Stored data
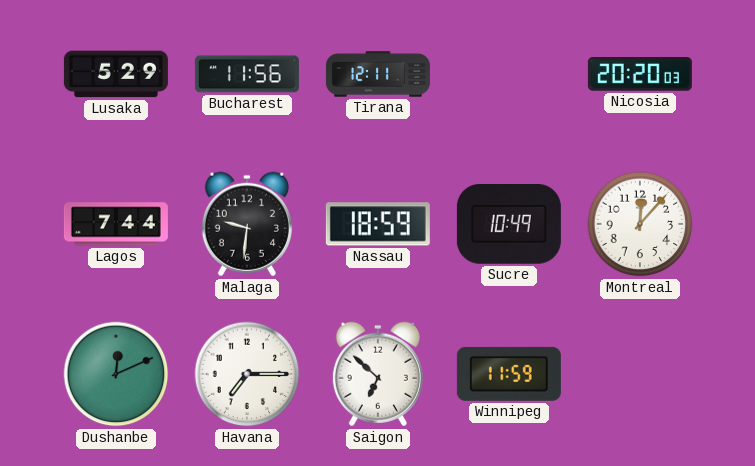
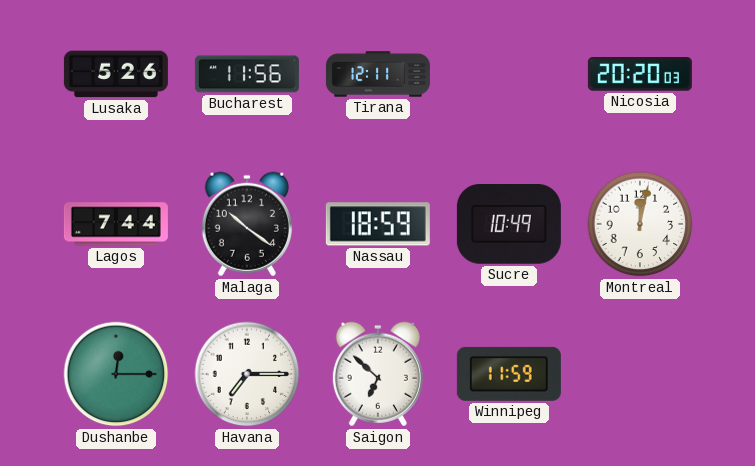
Lusaka: 5:29 -> 5:26
Malaga: 9:31 -> 10:21
Montreal: 12:07 -> 12:02
Dushanbe: 12:11 -> 12:15
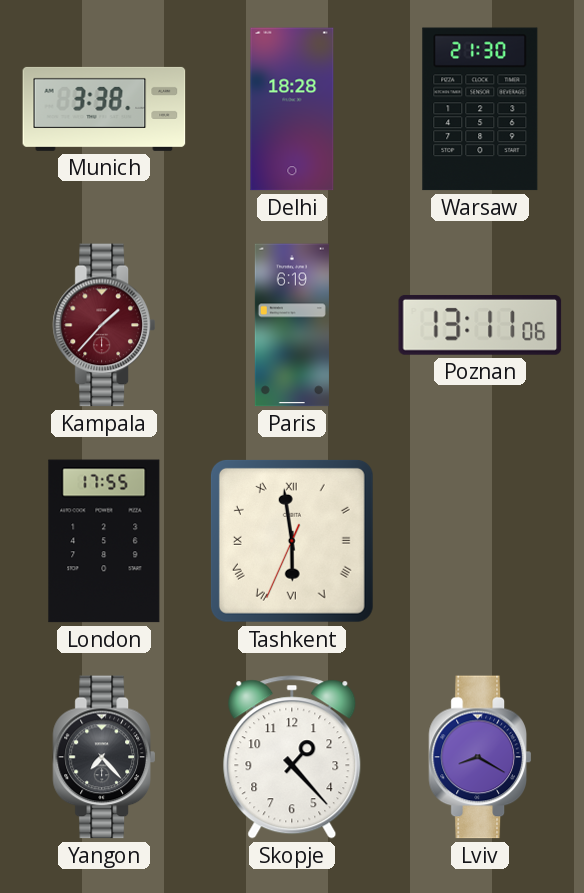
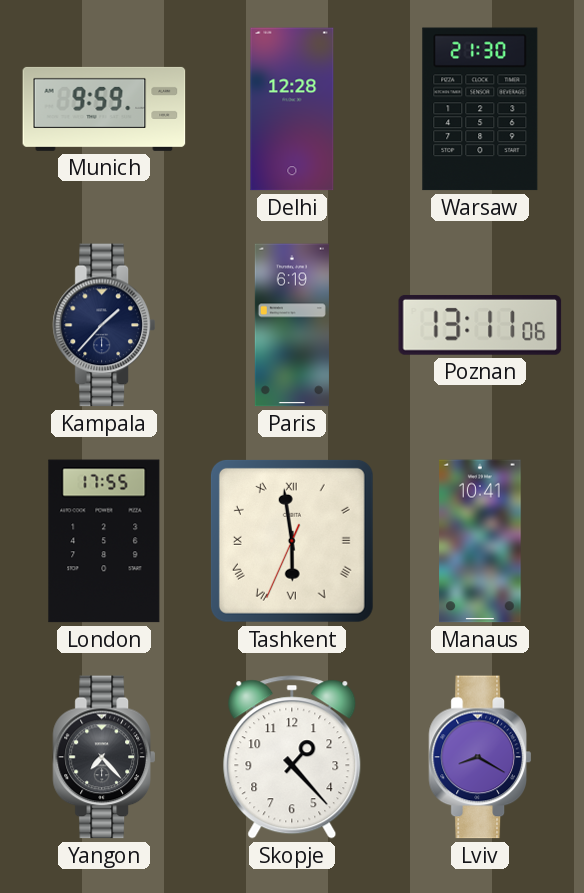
Munich: 3:38 -> 9:59
Delhi: 18:28 -> 12:28
Kampala dial: burgundy -> navy
Manaus: none -> 10:41
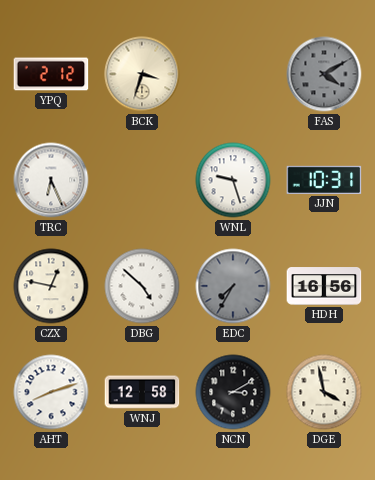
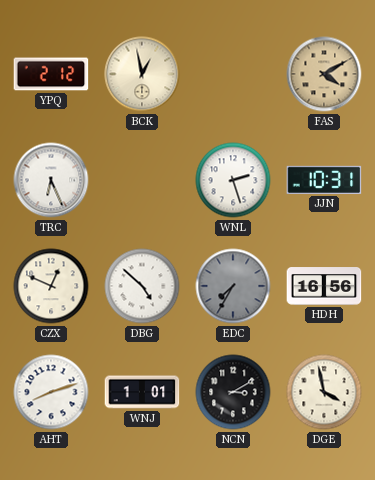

- _Your goal_: Give the lines from all the entries above as a Markdown table with the columns "No." and "Text," one numbered row per line with blank lines skipped. Leave the pictures out of the table.

- _The answer_:
| No. | Text |
|---|---|
| 1 | Lusaka: 5:29 -> 5:26 |
| 2 | Malaga: 9:31 -> 10:21 |
| 3 | Montreal: 12:07 -> 12:02 |
| 4 | Dushanbe: 12:11 -> 12:15 |
| 5 | Munich: 3:38 -> 9:59 |
| 6 | Delhi: 18:28 -> 12:28 |
| 7 | Kampala dial: burgundy -> navy |
| 8 | Manaus: none -> 10:41 |